_TASK_
In the data below, reproduce everything exactly except the images.

_EXERCISE DATA_
________________

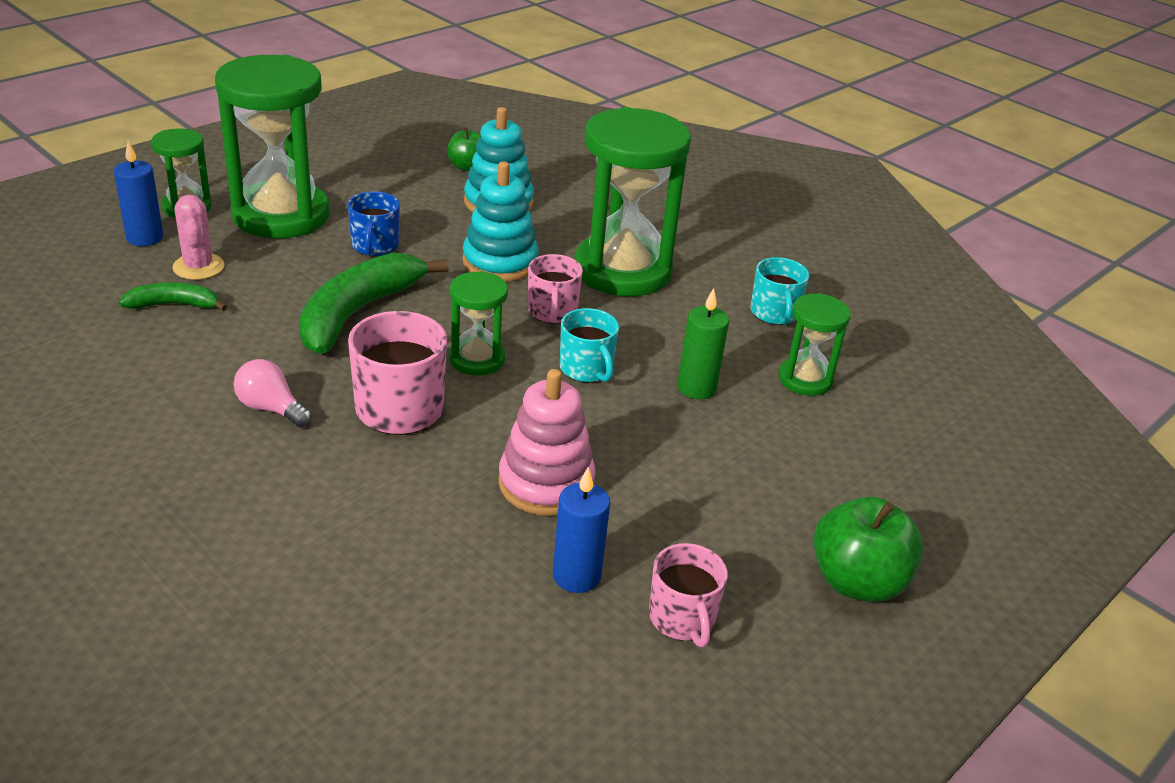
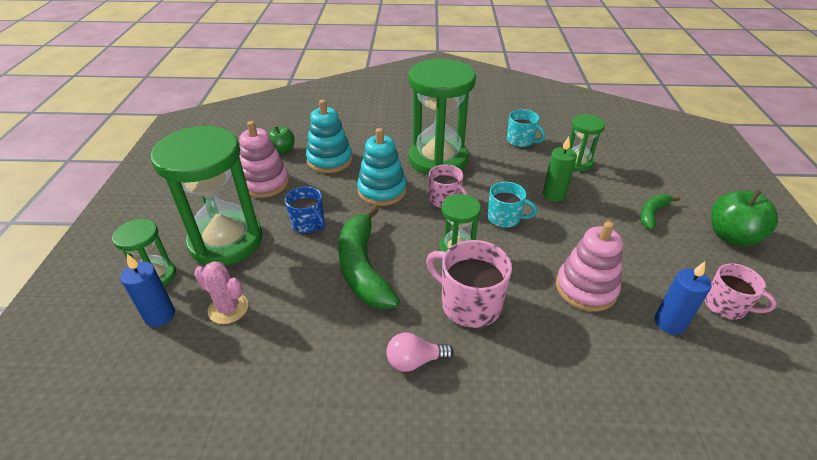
camera: 40 degrees left, 5 degrees up
(174, 305) = (253, 344): green banana -> green banana (652, 214)
(397, 187) = (265, 183): none -> pink stacking toy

________________

_SOLUTION FOR THIS PROBLEM_
camera: 40 degrees left, 5 degrees up
(174, 305) = (253, 344): green banana -> green banana (652, 214)
(397, 187) = (265, 183): none -> pink stacking toy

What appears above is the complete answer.